Work required: From the records below, determine the number of lines containing "white". Output that number alone.
^^^^
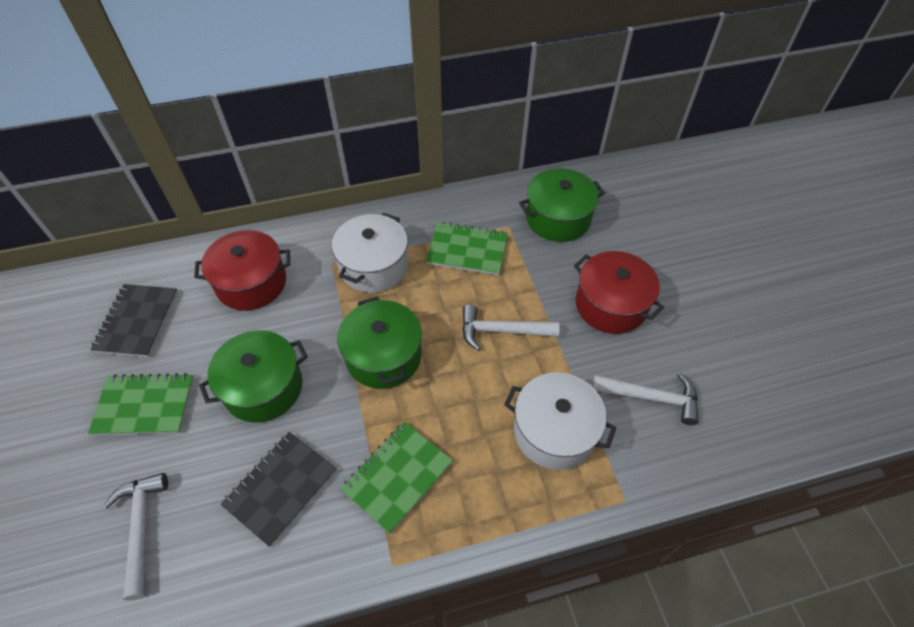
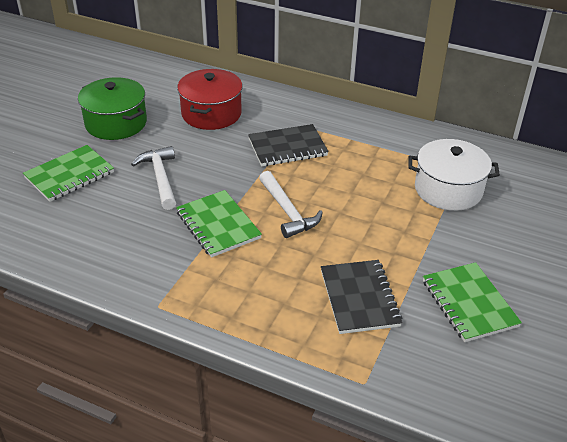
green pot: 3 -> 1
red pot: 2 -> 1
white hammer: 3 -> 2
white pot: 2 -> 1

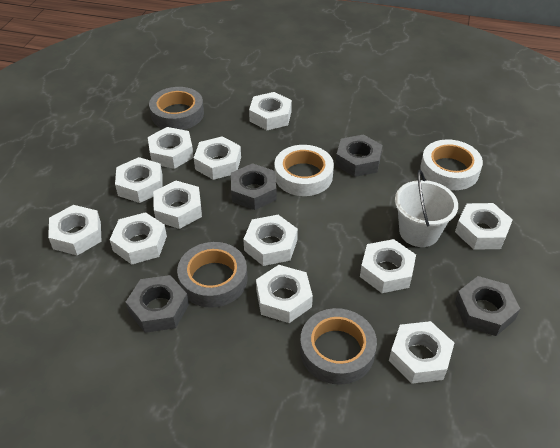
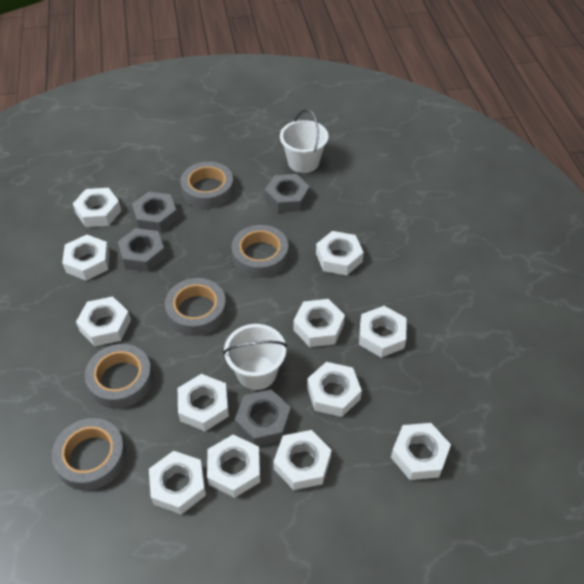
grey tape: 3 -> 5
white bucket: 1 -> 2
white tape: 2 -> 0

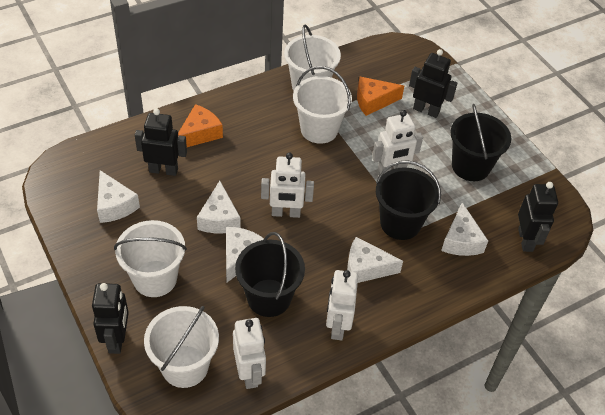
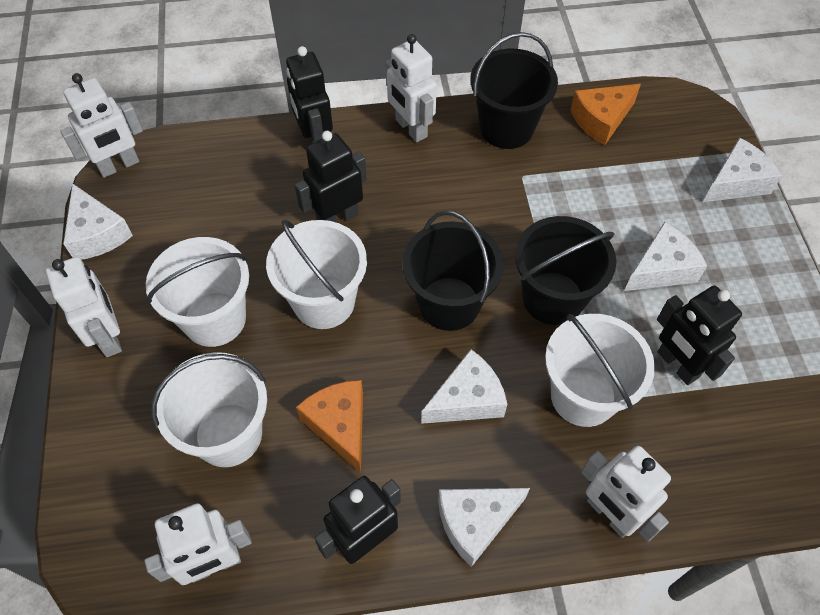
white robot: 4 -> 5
^^^^
Exercise output: 5